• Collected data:
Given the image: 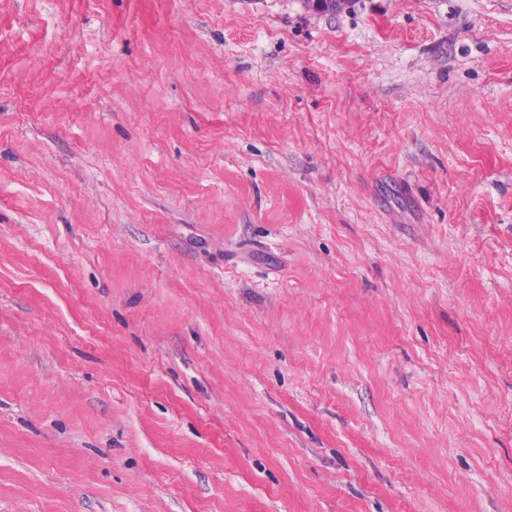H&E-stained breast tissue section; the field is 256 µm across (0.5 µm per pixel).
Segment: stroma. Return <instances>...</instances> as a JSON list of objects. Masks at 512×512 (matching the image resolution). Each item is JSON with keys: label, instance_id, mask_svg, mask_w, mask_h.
<instances>
[{"label": "stroma", "instance_id": "35a3bbf8", "mask_svg": "<svg viewBox=\"0 0 512 512\" xmlns=\"http://www.w3.org/2000/svg\"><path fill=\"white\" fill-rule=\"evenodd\" d=\"M0 512H512V0H0Z\"/></svg>", "mask_w": 512, "mask_h": 512}]
</instances>
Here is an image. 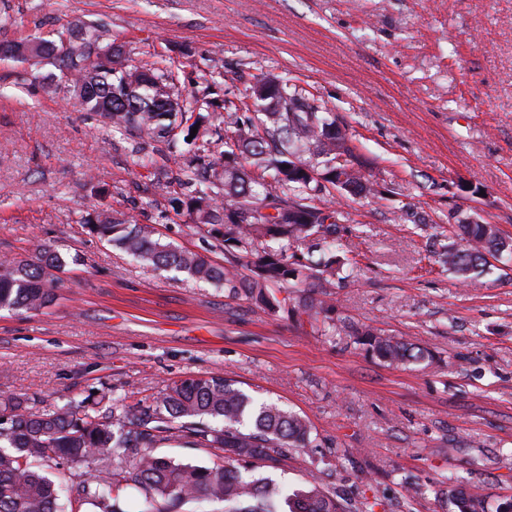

• Exercise prompt: Lines from the one that contains "Segment: stroma. Return" through the last line of the data above are to be extracted exactly, with no pictures and no other lines.

• Answer to the problem:
Segment: stroma. Return <instances>...</instances> as a JSON list of objects. Masks at 512×512 (matching the image resolution). Each item is JSON with keys: label, instance_id, mask_svg, mask_w, mask_h.
<instances>
[{"label": "stroma", "instance_id": "35a3bbf8", "mask_svg": "<svg viewBox=\"0 0 512 512\" xmlns=\"http://www.w3.org/2000/svg\"><path fill=\"white\" fill-rule=\"evenodd\" d=\"M0 512H512V0H0Z\"/></svg>", "mask_w": 512, "mask_h": 512}]
</instances>
Here is an image. 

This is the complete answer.